## AIM OF THE TASK
Each entry listed below should be reproduced word for word.

─── DATASET ENTRIES

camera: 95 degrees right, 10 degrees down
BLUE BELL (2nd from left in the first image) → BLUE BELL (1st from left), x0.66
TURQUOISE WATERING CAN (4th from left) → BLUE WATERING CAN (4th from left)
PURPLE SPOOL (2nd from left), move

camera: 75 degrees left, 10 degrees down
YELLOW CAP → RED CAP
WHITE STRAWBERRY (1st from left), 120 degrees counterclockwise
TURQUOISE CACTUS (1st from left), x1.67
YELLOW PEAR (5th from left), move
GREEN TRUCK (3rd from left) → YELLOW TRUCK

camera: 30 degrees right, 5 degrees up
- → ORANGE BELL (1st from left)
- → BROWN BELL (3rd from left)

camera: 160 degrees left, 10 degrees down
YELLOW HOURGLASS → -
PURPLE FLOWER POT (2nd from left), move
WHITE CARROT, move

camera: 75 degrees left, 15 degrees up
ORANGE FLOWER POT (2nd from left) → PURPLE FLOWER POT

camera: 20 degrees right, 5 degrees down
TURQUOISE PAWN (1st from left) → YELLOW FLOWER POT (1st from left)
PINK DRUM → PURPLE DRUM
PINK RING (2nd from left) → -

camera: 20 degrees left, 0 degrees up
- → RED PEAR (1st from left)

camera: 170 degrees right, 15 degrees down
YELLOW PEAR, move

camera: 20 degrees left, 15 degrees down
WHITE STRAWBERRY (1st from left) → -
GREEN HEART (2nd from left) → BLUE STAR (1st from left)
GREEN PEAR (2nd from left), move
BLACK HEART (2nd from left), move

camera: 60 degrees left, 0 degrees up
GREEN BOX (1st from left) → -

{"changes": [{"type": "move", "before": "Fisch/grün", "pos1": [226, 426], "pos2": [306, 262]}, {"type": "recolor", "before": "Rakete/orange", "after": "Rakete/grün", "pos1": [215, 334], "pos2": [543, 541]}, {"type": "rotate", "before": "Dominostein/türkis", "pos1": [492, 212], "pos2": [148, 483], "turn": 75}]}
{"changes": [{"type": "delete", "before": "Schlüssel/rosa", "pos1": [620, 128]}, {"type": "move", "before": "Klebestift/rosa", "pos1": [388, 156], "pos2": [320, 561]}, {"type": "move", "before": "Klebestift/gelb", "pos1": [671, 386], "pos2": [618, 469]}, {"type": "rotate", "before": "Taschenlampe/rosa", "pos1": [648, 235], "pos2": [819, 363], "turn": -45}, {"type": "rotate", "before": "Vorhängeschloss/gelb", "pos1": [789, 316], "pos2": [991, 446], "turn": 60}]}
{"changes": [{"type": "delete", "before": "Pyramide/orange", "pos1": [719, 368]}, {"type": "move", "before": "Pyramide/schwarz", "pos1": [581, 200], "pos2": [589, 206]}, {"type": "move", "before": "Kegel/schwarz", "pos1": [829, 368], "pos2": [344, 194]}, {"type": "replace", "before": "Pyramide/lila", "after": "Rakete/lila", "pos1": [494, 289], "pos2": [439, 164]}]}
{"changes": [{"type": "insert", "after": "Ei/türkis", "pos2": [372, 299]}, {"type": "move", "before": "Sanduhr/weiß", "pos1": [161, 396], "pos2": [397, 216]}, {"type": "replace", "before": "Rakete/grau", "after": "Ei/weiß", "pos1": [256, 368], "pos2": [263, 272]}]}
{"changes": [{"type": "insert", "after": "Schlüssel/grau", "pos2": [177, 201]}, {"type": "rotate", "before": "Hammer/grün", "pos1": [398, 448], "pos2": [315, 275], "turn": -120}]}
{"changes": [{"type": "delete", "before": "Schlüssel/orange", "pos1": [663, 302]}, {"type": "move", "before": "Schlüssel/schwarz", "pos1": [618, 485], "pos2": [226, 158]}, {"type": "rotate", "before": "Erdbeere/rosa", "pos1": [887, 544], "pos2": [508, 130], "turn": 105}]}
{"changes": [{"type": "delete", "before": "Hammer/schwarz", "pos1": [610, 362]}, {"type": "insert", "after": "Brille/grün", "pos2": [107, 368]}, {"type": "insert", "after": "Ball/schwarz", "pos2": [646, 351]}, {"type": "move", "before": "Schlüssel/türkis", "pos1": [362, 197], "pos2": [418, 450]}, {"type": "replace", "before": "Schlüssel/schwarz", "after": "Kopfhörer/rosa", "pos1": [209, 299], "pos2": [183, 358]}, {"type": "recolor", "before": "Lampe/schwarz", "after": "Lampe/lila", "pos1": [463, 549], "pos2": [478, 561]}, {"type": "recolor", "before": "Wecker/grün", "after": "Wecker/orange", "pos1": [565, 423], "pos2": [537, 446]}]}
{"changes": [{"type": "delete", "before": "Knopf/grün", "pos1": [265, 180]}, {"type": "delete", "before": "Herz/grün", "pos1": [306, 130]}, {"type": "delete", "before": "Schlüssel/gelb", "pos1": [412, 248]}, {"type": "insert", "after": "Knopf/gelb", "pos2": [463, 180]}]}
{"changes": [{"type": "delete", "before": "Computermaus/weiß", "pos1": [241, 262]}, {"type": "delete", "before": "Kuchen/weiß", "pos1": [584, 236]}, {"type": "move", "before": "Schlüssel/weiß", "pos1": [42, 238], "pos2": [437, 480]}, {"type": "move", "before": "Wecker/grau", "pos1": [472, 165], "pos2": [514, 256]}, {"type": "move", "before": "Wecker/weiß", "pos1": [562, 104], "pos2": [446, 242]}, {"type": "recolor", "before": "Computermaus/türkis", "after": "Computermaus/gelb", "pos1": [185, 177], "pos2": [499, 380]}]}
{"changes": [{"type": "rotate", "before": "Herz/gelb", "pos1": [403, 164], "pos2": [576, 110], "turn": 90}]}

──────

## ANSWER TO THE EXERCISE
camera: 95 degrees right, 10 degrees down
BLUE BELL (2nd from left in the first image) → BLUE BELL (1st from left), x0.66
TURQUOISE WATERING CAN (4th from left) → BLUE WATERING CAN (4th from left)
PURPLE SPOOL (2nd from left), move

camera: 75 degrees left, 10 degrees down
YELLOW CAP → RED CAP
WHITE STRAWBERRY (1st from left), 120 degrees counterclockwise
TURQUOISE CACTUS (1st from left), x1.67
YELLOW PEAR (5th from left), move
GREEN TRUCK (3rd from left) → YELLOW TRUCK

camera: 30 degrees right, 5 degrees up
- → ORANGE BELL (1st from left)
- → BROWN BELL (3rd from left)

camera: 160 degrees left, 10 degrees down
YELLOW HOURGLASS → -
PURPLE FLOWER POT (2nd from left), move
WHITE CARROT, move

camera: 75 degrees left, 15 degrees up
ORANGE FLOWER POT (2nd from left) → PURPLE FLOWER POT

camera: 20 degrees right, 5 degrees down
TURQUOISE PAWN (1st from left) → YELLOW FLOWER POT (1st from left)
PINK DRUM → PURPLE DRUM
PINK RING (2nd from left) → -

camera: 20 degrees left, 0 degrees up
- → RED PEAR (1st from left)

camera: 170 degrees right, 15 degrees down
YELLOW PEAR, move

camera: 20 degrees left, 15 degrees down
WHITE STRAWBERRY (1st from left) → -
GREEN HEART (2nd from left) → BLUE STAR (1st from left)
GREEN PEAR (2nd from left), move
BLACK HEART (2nd from left), move

camera: 60 degrees left, 0 degrees up
GREEN BOX (1st from left) → -

{"changes": [{"type": "move", "before": "Fisch/grün", "pos1": [226, 426], "pos2": [306, 262]}, {"type": "recolor", "before": "Rakete/orange", "after": "Rakete/grün", "pos1": [215, 334], "pos2": [543, 541]}, {"type": "rotate", "before": "Dominostein/türkis", "pos1": [492, 212], "pos2": [148, 483], "turn": 75}]}
{"changes": [{"type": "delete", "before": "Schlüssel/rosa", "pos1": [620, 128]}, {"type": "move", "before": "Klebestift/rosa", "pos1": [388, 156], "pos2": [320, 561]}, {"type": "move", "before": "Klebestift/gelb", "pos1": [671, 386], "pos2": [618, 469]}, {"type": "rotate", "before": "Taschenlampe/rosa", "pos1": [648, 235], "pos2": [819, 363], "turn": -45}, {"type": "rotate", "before": "Vorhängeschloss/gelb", "pos1": [789, 316], "pos2": [991, 446], "turn": 60}]}
{"changes": [{"type": "delete", "before": "Pyramide/orange", "pos1": [719, 368]}, {"type": "move", "before": "Pyramide/schwarz", "pos1": [581, 200], "pos2": [589, 206]}, {"type": "move", "before": "Kegel/schwarz", "pos1": [829, 368], "pos2": [344, 194]}, {"type": "replace", "before": "Pyramide/lila", "after": "Rakete/lila", "pos1": [494, 289], "pos2": [439, 164]}]}
{"changes": [{"type": "insert", "after": "Ei/türkis", "pos2": [372, 299]}, {"type": "move", "before": "Sanduhr/weiß", "pos1": [161, 396], "pos2": [397, 216]}, {"type": "replace", "before": "Rakete/grau", "after": "Ei/weiß", "pos1": [256, 368], "pos2": [263, 272]}]}
{"changes": [{"type": "insert", "after": "Schlüssel/grau", "pos2": [177, 201]}, {"type": "rotate", "before": "Hammer/grün", "pos1": [398, 448], "pos2": [315, 275], "turn": -120}]}
{"changes": [{"type": "delete", "before": "Schlüssel/orange", "pos1": [663, 302]}, {"type": "move", "before": "Schlüssel/schwarz", "pos1": [618, 485], "pos2": [226, 158]}, {"type": "rotate", "before": "Erdbeere/rosa", "pos1": [887, 544], "pos2": [508, 130], "turn": 105}]}
{"changes": [{"type": "delete", "before": "Hammer/schwarz", "pos1": [610, 362]}, {"type": "insert", "after": "Brille/grün", "pos2": [107, 368]}, {"type": "insert", "after": "Ball/schwarz", "pos2": [646, 351]}, {"type": "move", "before": "Schlüssel/türkis", "pos1": [362, 197], "pos2": [418, 450]}, {"type": "replace", "before": "Schlüssel/schwarz", "after": "Kopfhörer/rosa", "pos1": [209, 299], "pos2": [183, 358]}, {"type": "recolor", "before": "Lampe/schwarz", "after": "Lampe/lila", "pos1": [463, 549], "pos2": [478, 561]}, {"type": "recolor", "before": "Wecker/grün", "after": "Wecker/orange", "pos1": [565, 423], "pos2": [537, 446]}]}
{"changes": [{"type": "delete", "before": "Knopf/grün", "pos1": [265, 180]}, {"type": "delete", "before": "Herz/grün", "pos1": [306, 130]}, {"type": "delete", "before": "Schlüssel/gelb", "pos1": [412, 248]}, {"type": "insert", "after": "Knopf/gelb", "pos2": [463, 180]}]}
{"changes": [{"type": "delete", "before": "Computermaus/weiß", "pos1": [241, 262]}, {"type": "delete", "before": "Kuchen/weiß", "pos1": [584, 236]}, {"type": "move", "before": "Schlüssel/weiß", "pos1": [42, 238], "pos2": [437, 480]}, {"type": "move", "before": "Wecker/grau", "pos1": [472, 165], "pos2": [514, 256]}, {"type": "move", "before": "Wecker/weiß", "pos1": [562, 104], "pos2": [446, 242]}, {"type": "recolor", "before": "Computermaus/türkis", "after": "Computermaus/gelb", "pos1": [185, 177], "pos2": [499, 380]}]}
{"changes": [{"type": "rotate", "before": "Herz/gelb", "pos1": [403, 164], "pos2": [576, 110], "turn": 90}]}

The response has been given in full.